▸ What is needed:
With the pictures omitted, print exactly the lines below, from the one containing "V1: 2.5V (plus" through the one containing "C9: none -> 1nF (VB2, VDD)", and nothing else.

▸ Provided information:
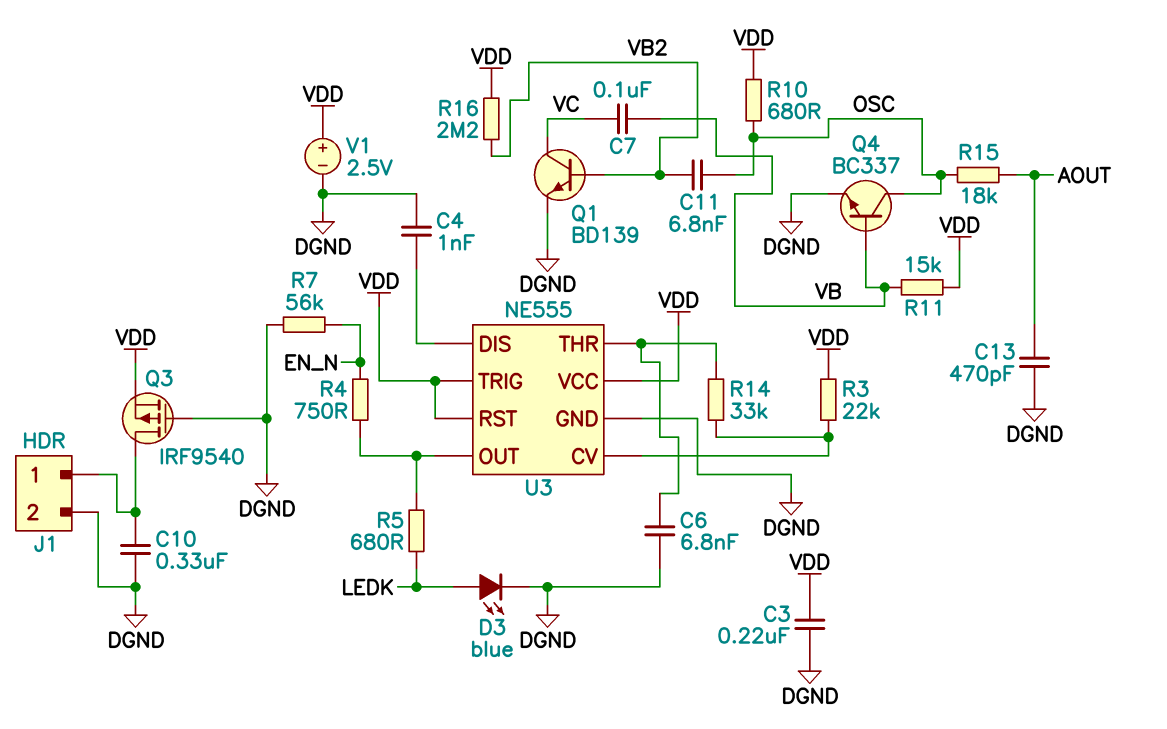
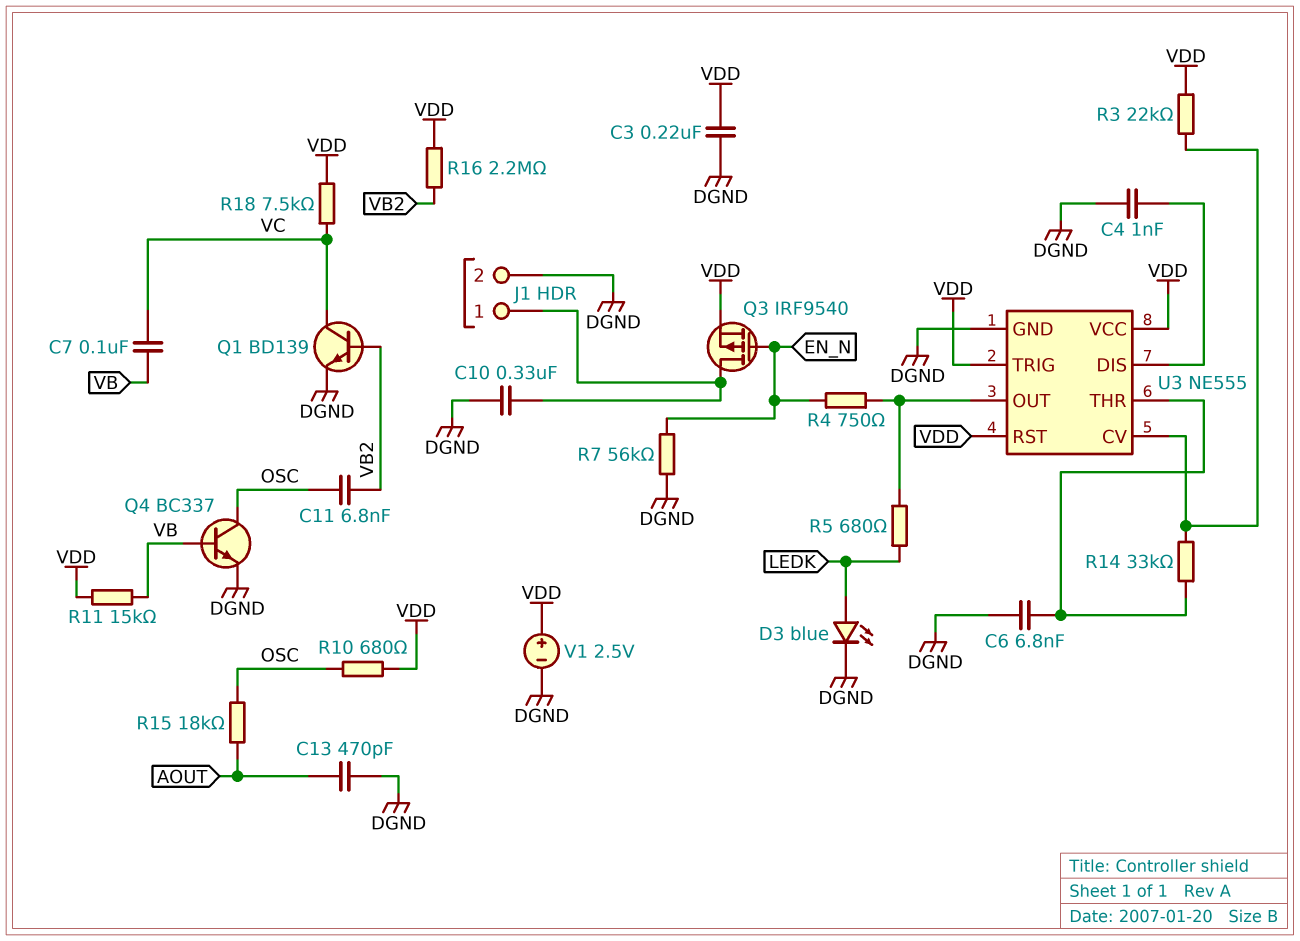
Q3: PMOS IRF9540 (G DGND, D J1/1, S VDD) -> PMOS IRF9540 (G EN_N, D J1/1, S VDD)
R18: none -> 7.5k (VC, VDD)

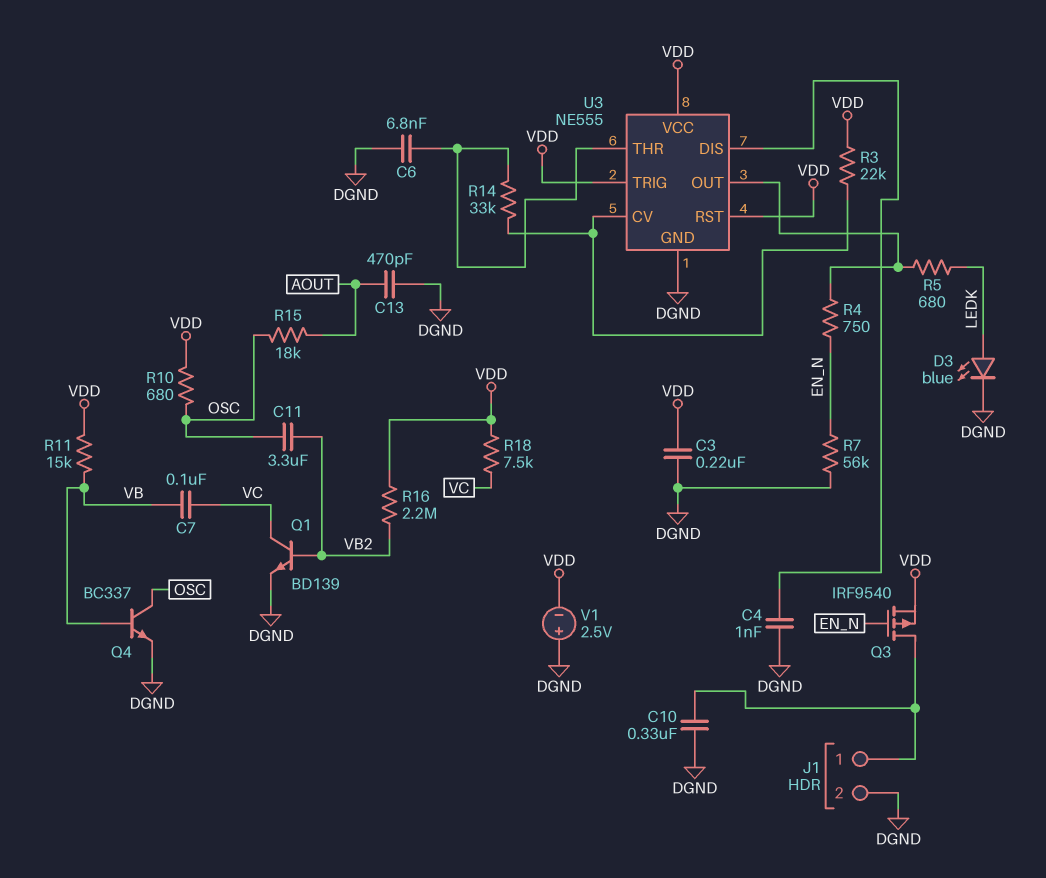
C11: 6.8nF (OSC, VB2) -> 3.3uF (OSC, VB2)
V1: 2.5V (plus VDD, minus DGND) -> 2.5V (plus DGND, minus VDD)

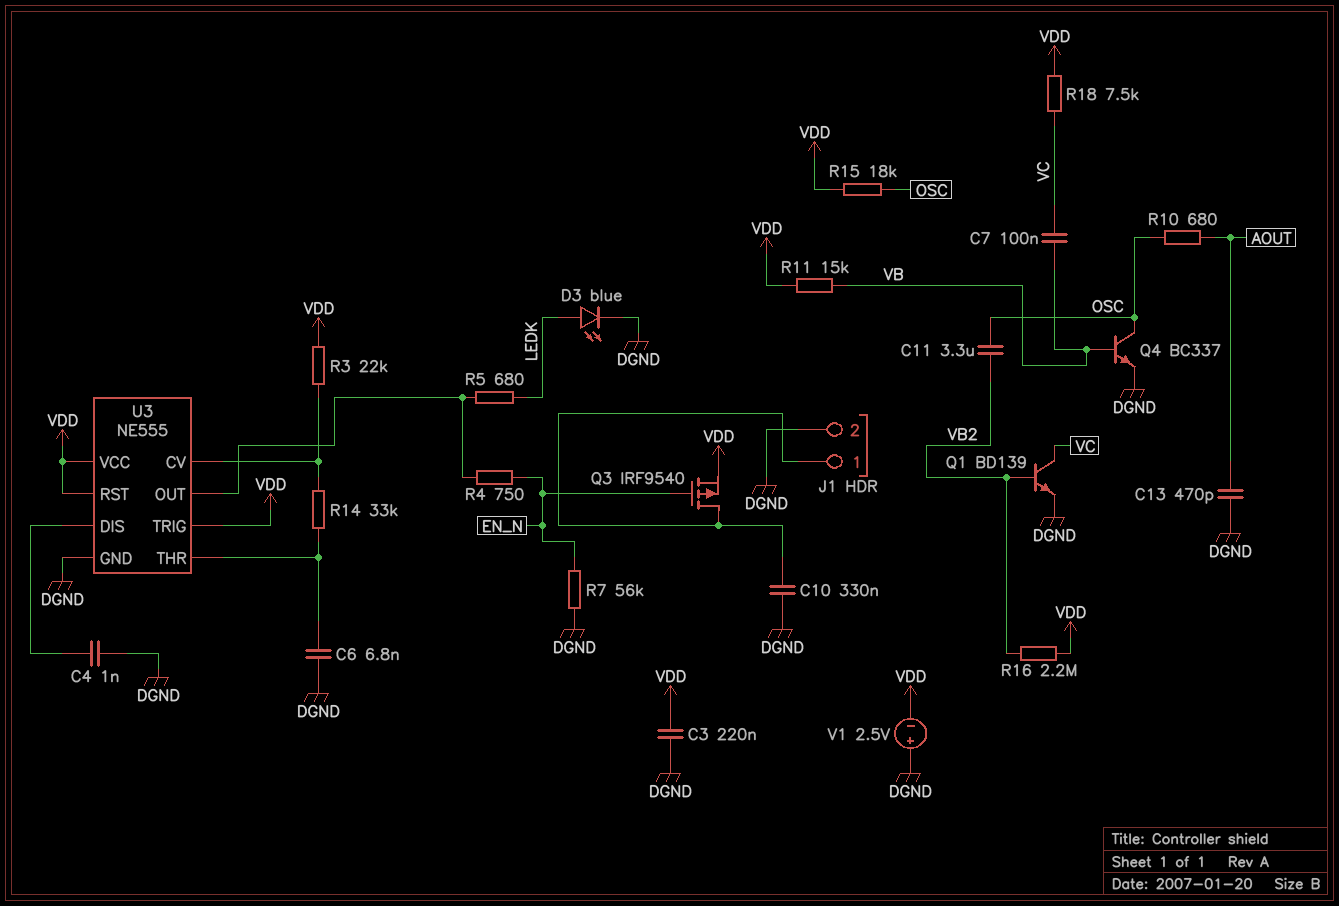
R10: 680 (OSC, VDD) -> 680 (AOUT, OSC)
R15: 18k (AOUT, OSC) -> 18k (OSC, VDD)

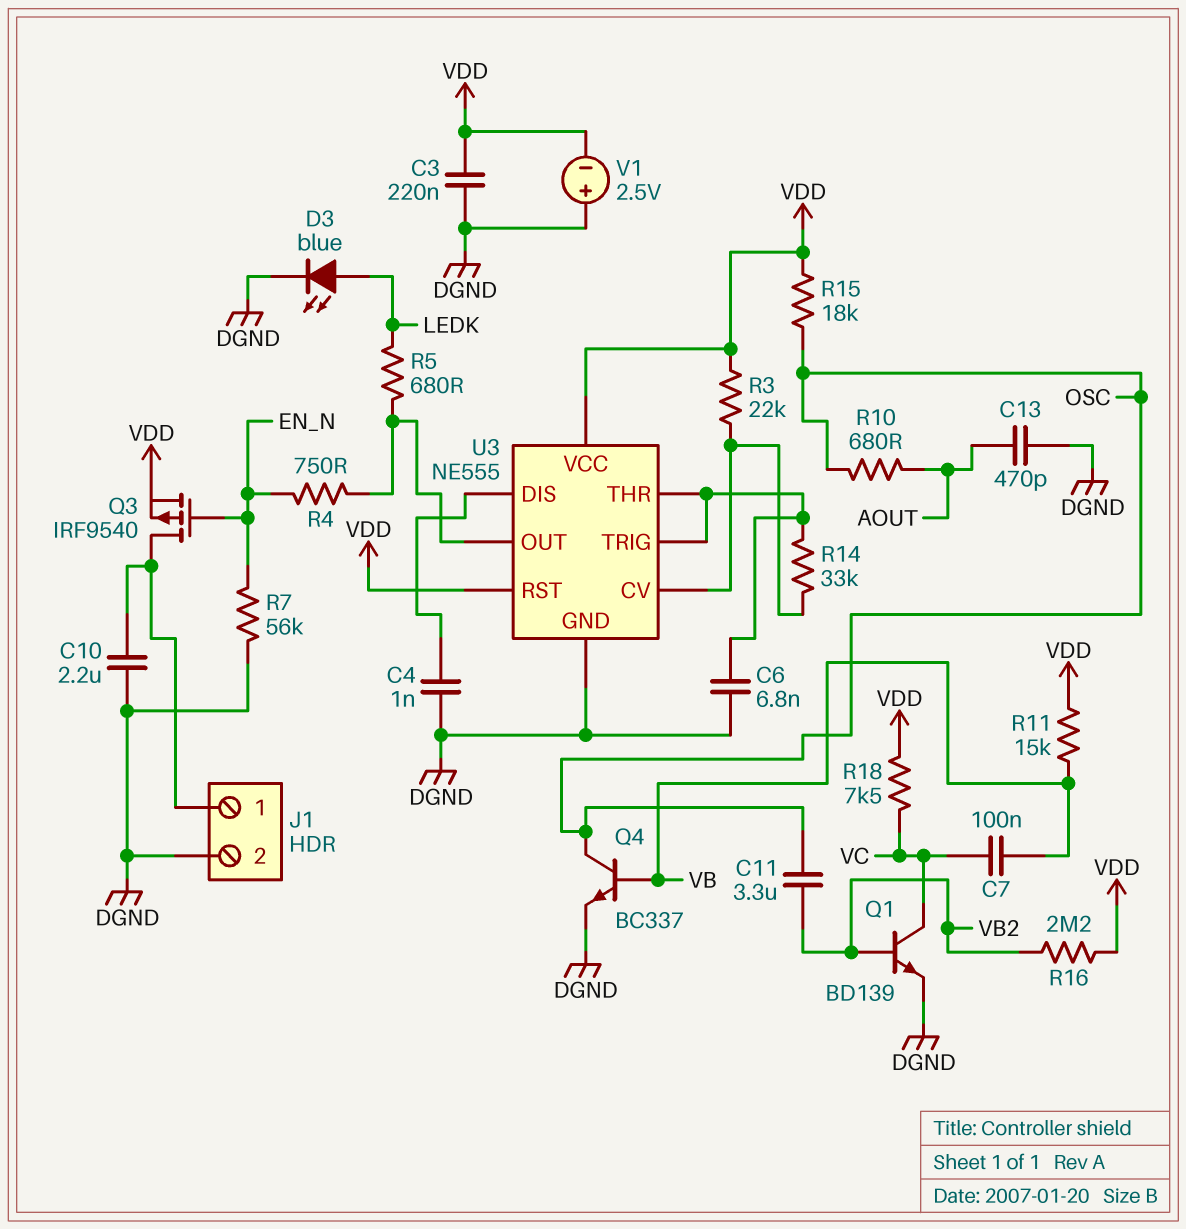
C10: 330nF (DGND, J1/1) -> 2.2uF (DGND, J1/1)
U3 pin TRIG: VDD -> U3/THR

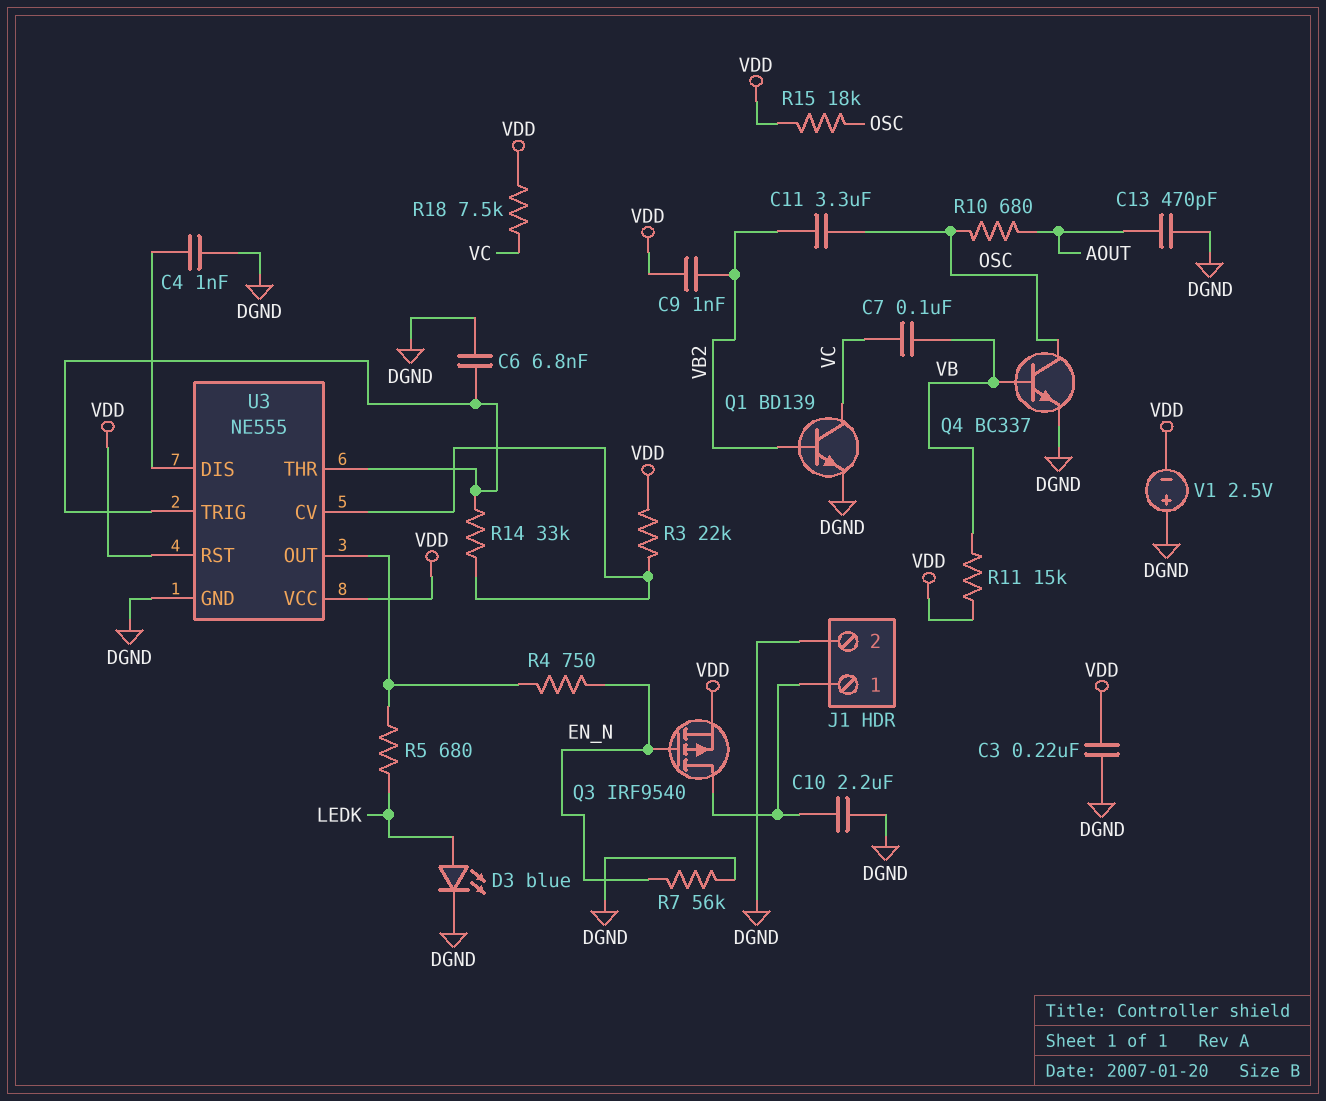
C9: none -> 1nF (VB2, VDD)
R16: 2.2M (VB2, VDD) -> none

▸ Output for this task:
V1: 2.5V (plus VDD, minus DGND) -> 2.5V (plus DGND, minus VDD)

R10: 680 (OSC, VDD) -> 680 (AOUT, OSC)
R15: 18k (AOUT, OSC) -> 18k (OSC, VDD)

C10: 330nF (DGND, J1/1) -> 2.2uF (DGND, J1/1)
U3 pin TRIG: VDD -> U3/THR

C9: none -> 1nF (VB2, VDD)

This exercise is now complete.